*RECORDS FOR THE TASK*.
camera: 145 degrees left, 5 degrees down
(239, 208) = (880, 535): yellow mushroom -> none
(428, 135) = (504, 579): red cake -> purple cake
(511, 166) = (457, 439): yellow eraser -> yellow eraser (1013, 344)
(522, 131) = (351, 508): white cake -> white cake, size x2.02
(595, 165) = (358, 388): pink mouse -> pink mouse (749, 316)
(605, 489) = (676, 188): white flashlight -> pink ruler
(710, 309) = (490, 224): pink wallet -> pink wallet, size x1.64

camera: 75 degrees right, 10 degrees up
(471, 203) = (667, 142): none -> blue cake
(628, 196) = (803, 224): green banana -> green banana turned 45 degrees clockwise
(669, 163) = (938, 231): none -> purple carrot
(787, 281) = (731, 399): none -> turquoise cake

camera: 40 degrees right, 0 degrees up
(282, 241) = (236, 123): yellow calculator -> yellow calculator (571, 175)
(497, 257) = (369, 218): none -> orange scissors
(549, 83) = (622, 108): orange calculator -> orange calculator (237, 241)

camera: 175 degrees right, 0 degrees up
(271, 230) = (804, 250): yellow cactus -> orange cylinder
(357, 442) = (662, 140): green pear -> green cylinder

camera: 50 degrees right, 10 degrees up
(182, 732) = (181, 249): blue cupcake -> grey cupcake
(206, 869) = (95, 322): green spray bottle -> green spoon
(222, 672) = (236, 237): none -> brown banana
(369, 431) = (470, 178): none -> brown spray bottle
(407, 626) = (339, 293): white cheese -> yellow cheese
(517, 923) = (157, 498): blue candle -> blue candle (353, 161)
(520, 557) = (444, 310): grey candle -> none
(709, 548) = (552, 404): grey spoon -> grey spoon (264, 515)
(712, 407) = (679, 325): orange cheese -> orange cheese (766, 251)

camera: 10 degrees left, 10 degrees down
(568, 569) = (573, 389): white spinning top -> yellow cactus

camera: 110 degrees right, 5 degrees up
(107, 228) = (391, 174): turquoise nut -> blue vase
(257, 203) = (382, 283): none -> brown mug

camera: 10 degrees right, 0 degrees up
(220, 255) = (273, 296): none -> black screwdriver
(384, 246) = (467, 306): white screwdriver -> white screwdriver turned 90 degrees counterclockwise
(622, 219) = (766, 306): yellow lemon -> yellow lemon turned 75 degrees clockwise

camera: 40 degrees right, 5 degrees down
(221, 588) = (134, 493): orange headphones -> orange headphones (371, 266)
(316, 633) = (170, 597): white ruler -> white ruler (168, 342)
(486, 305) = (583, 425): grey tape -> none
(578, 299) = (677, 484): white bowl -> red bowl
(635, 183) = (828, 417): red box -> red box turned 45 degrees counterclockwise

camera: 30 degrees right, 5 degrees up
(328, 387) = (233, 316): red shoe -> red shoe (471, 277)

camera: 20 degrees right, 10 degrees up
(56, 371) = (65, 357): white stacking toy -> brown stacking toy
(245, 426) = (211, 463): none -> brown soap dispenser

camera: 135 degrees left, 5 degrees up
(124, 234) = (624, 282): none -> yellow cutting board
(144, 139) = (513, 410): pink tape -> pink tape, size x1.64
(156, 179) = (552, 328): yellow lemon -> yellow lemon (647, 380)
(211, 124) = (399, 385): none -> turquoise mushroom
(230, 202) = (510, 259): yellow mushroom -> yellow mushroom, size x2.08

*WORK TASK*. Write the data above out again in full, with every word as given.

*ANSWER FOR THIS EXERCISE*.
camera: 145 degrees left, 5 degrees down
(239, 208) = (880, 535): yellow mushroom -> none
(428, 135) = (504, 579): red cake -> purple cake
(511, 166) = (457, 439): yellow eraser -> yellow eraser (1013, 344)
(522, 131) = (351, 508): white cake -> white cake, size x2.02
(595, 165) = (358, 388): pink mouse -> pink mouse (749, 316)
(605, 489) = (676, 188): white flashlight -> pink ruler
(710, 309) = (490, 224): pink wallet -> pink wallet, size x1.64

camera: 75 degrees right, 10 degrees up
(471, 203) = (667, 142): none -> blue cake
(628, 196) = (803, 224): green banana -> green banana turned 45 degrees clockwise
(669, 163) = (938, 231): none -> purple carrot
(787, 281) = (731, 399): none -> turquoise cake

camera: 40 degrees right, 0 degrees up
(282, 241) = (236, 123): yellow calculator -> yellow calculator (571, 175)
(497, 257) = (369, 218): none -> orange scissors
(549, 83) = (622, 108): orange calculator -> orange calculator (237, 241)

camera: 175 degrees right, 0 degrees up
(271, 230) = (804, 250): yellow cactus -> orange cylinder
(357, 442) = (662, 140): green pear -> green cylinder

camera: 50 degrees right, 10 degrees up
(182, 732) = (181, 249): blue cupcake -> grey cupcake
(206, 869) = (95, 322): green spray bottle -> green spoon
(222, 672) = (236, 237): none -> brown banana
(369, 431) = (470, 178): none -> brown spray bottle
(407, 626) = (339, 293): white cheese -> yellow cheese
(517, 923) = (157, 498): blue candle -> blue candle (353, 161)
(520, 557) = (444, 310): grey candle -> none
(709, 548) = (552, 404): grey spoon -> grey spoon (264, 515)
(712, 407) = (679, 325): orange cheese -> orange cheese (766, 251)

camera: 10 degrees left, 10 degrees down
(568, 569) = (573, 389): white spinning top -> yellow cactus

camera: 110 degrees right, 5 degrees up
(107, 228) = (391, 174): turquoise nut -> blue vase
(257, 203) = (382, 283): none -> brown mug

camera: 10 degrees right, 0 degrees up
(220, 255) = (273, 296): none -> black screwdriver
(384, 246) = (467, 306): white screwdriver -> white screwdriver turned 90 degrees counterclockwise
(622, 219) = (766, 306): yellow lemon -> yellow lemon turned 75 degrees clockwise

camera: 40 degrees right, 5 degrees down
(221, 588) = (134, 493): orange headphones -> orange headphones (371, 266)
(316, 633) = (170, 597): white ruler -> white ruler (168, 342)
(486, 305) = (583, 425): grey tape -> none
(578, 299) = (677, 484): white bowl -> red bowl
(635, 183) = (828, 417): red box -> red box turned 45 degrees counterclockwise

camera: 30 degrees right, 5 degrees up
(328, 387) = (233, 316): red shoe -> red shoe (471, 277)

camera: 20 degrees right, 10 degrees up
(56, 371) = (65, 357): white stacking toy -> brown stacking toy
(245, 426) = (211, 463): none -> brown soap dispenser

camera: 135 degrees left, 5 degrees up
(124, 234) = (624, 282): none -> yellow cutting board
(144, 139) = (513, 410): pink tape -> pink tape, size x1.64
(156, 179) = (552, 328): yellow lemon -> yellow lemon (647, 380)
(211, 124) = (399, 385): none -> turquoise mushroom
(230, 202) = (510, 259): yellow mushroom -> yellow mushroom, size x2.08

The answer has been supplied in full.